# EXERCISE REQUIREMENTS
Everything in the records below is to be reproduced exactly, apart from the images.

# INPUT DATA
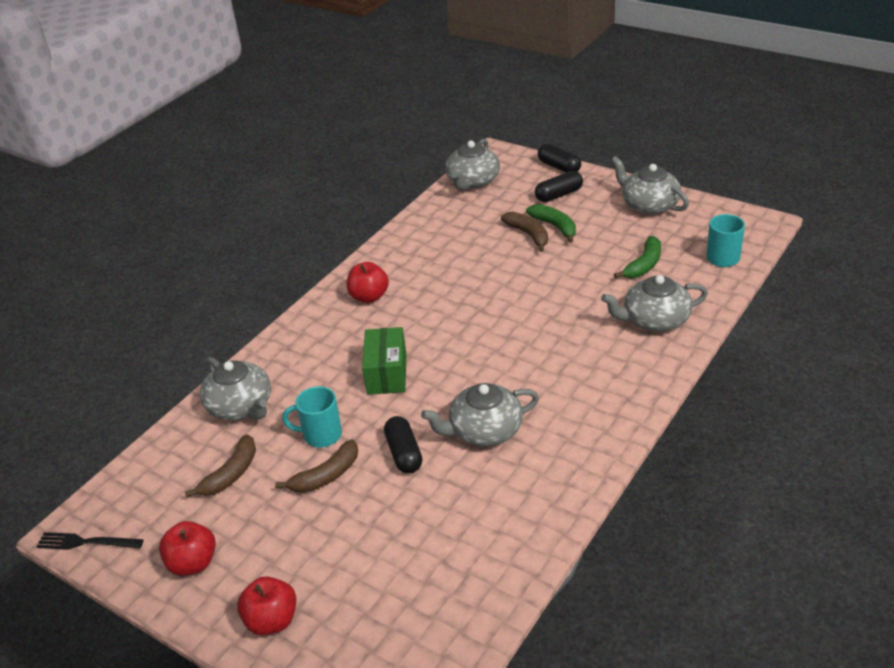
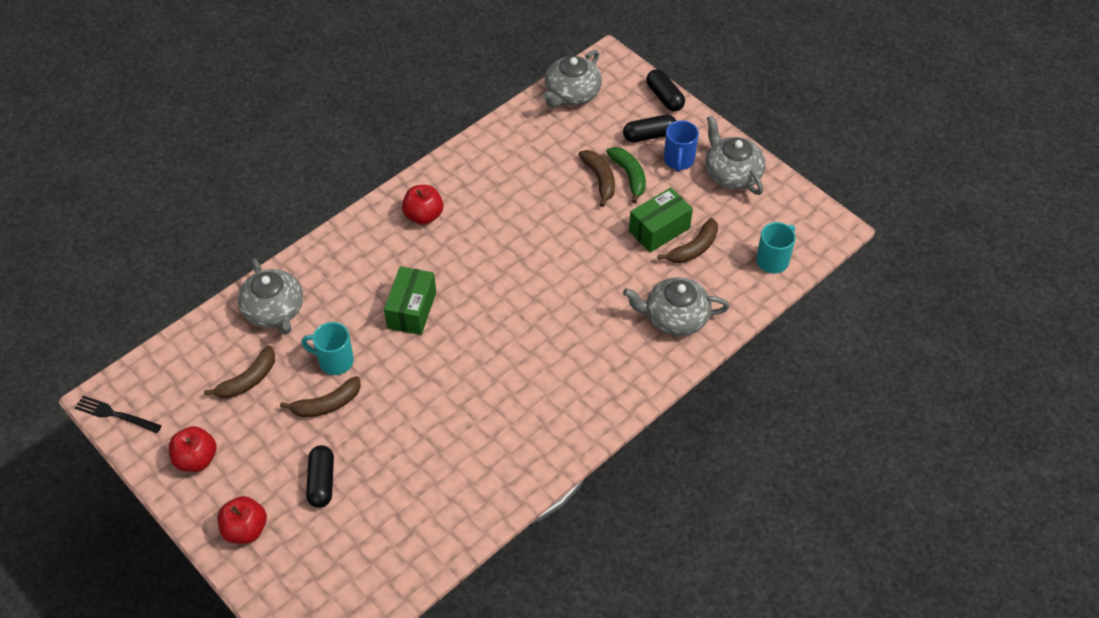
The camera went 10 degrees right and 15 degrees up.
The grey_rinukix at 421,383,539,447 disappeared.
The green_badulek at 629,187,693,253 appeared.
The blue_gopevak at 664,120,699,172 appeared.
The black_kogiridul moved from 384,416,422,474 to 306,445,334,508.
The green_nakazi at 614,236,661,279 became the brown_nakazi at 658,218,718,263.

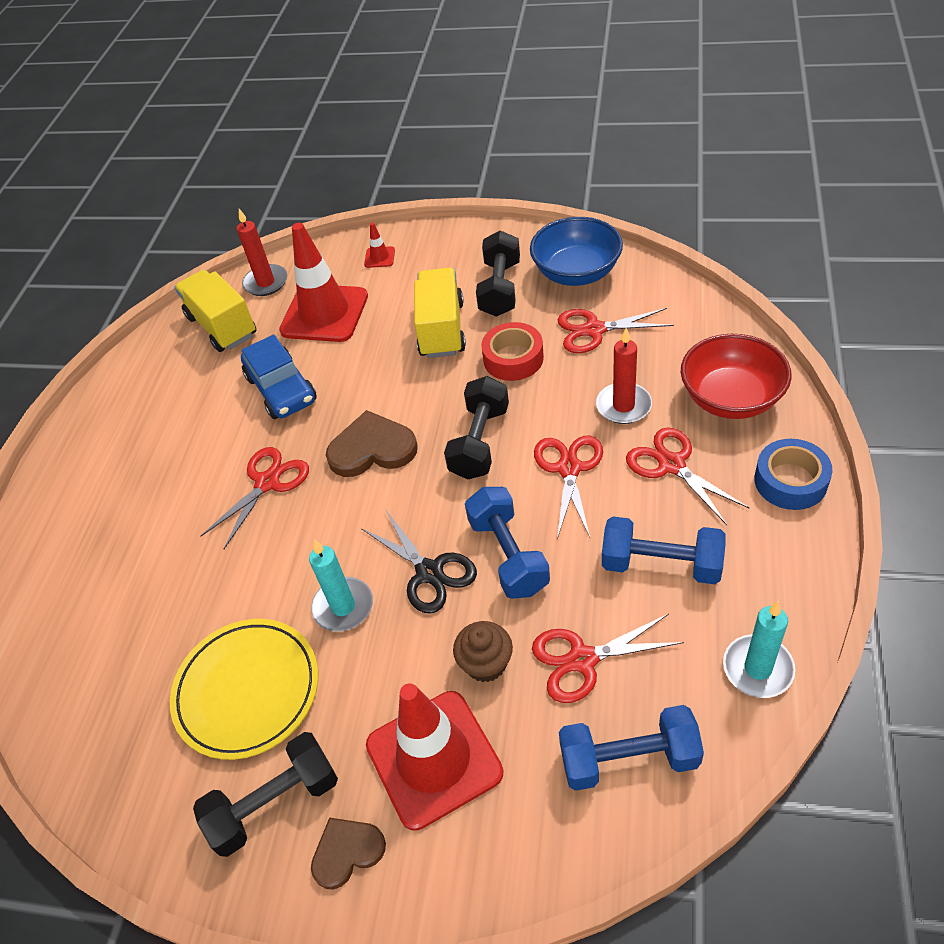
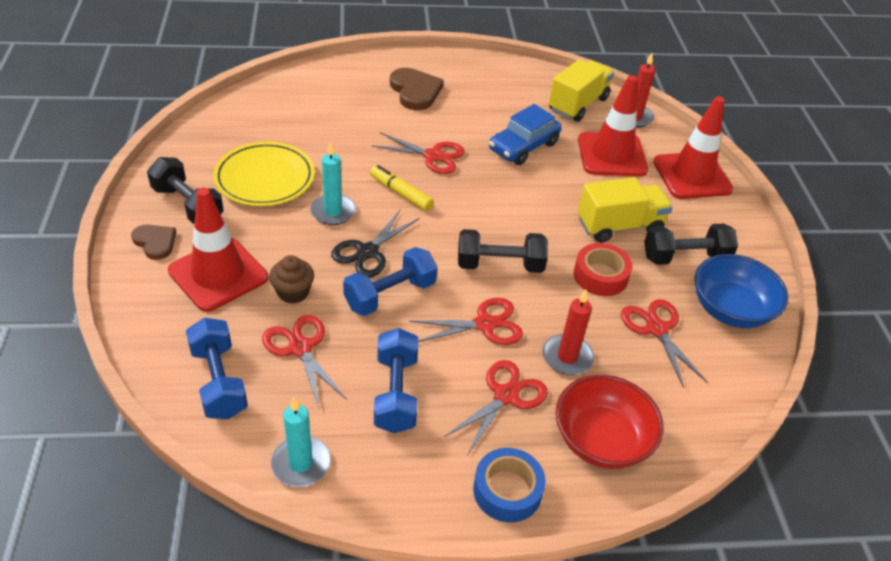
The camera went 65 degrees right and 5 degrees down.
The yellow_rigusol at 370,165,434,211 appeared.
The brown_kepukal moved from 326,410,418,477 to 390,68,444,110.
The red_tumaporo at 364,223,395,268 changed to 2.47 times the size.

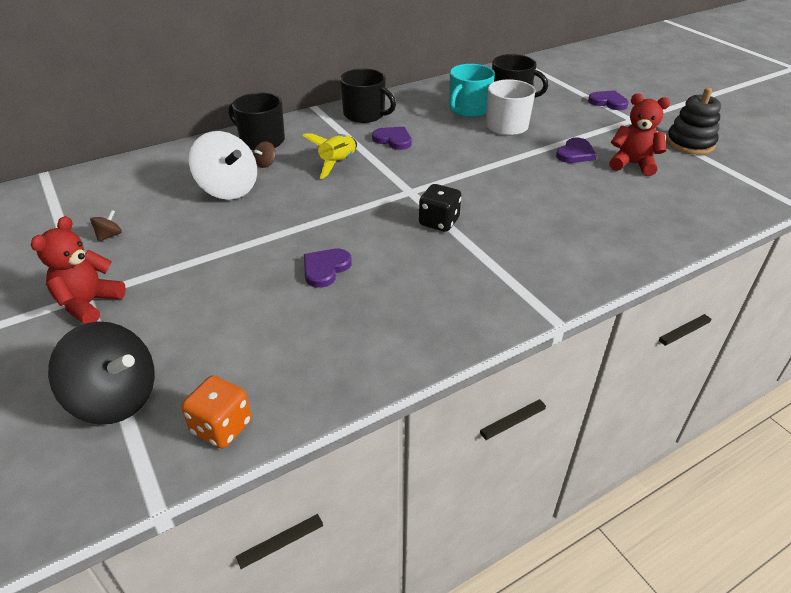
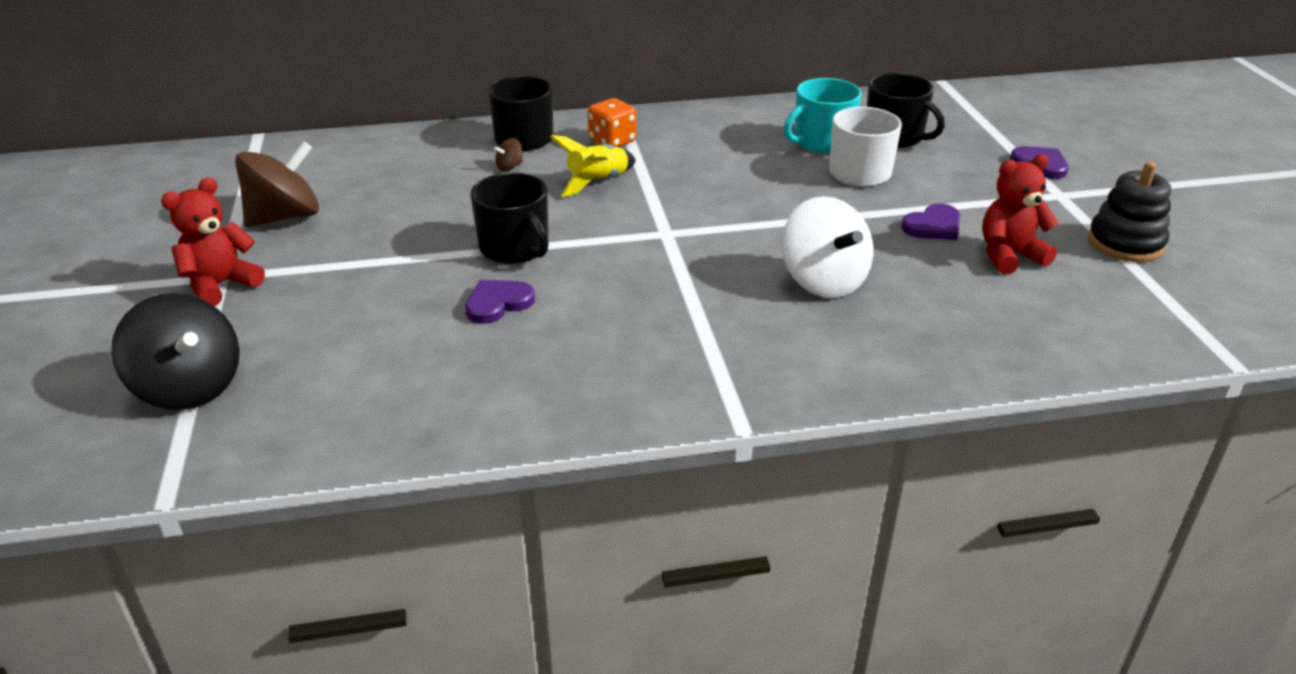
The camera went 20 degrees right and 5 degrees down.
The purple_kepukal at 372,127,412,150 disappeared.
The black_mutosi at 419,184,461,232 disappeared.
The orange_mutosi moved from 181,375,252,449 to 588,98,636,147.
The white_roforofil moved from 189,131,257,200 to 782,196,873,298.
The black_gopevak moved from 340,69,396,123 to 470,173,549,264.
The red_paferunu at 609,94,670,176 turned 60 degrees counterclockwise.
The brown_roforofil at 90,210,122,242 changed to 2.44 times the size.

# OUTPUT BELOW
The camera went 10 degrees right and 15 degrees up.
The grey_rinukix at 421,383,539,447 disappeared.
The green_badulek at 629,187,693,253 appeared.
The blue_gopevak at 664,120,699,172 appeared.
The black_kogiridul moved from 384,416,422,474 to 306,445,334,508.
The green_nakazi at 614,236,661,279 became the brown_nakazi at 658,218,718,263.

The camera went 65 degrees right and 5 degrees down.
The yellow_rigusol at 370,165,434,211 appeared.
The brown_kepukal moved from 326,410,418,477 to 390,68,444,110.
The red_tumaporo at 364,223,395,268 changed to 2.47 times the size.

The camera went 20 degrees right and 5 degrees down.
The purple_kepukal at 372,127,412,150 disappeared.
The black_mutosi at 419,184,461,232 disappeared.
The orange_mutosi moved from 181,375,252,449 to 588,98,636,147.
The white_roforofil moved from 189,131,257,200 to 782,196,873,298.
The black_gopevak moved from 340,69,396,123 to 470,173,549,264.
The red_paferunu at 609,94,670,176 turned 60 degrees counterclockwise.
The brown_roforofil at 90,210,122,242 changed to 2.44 times the size.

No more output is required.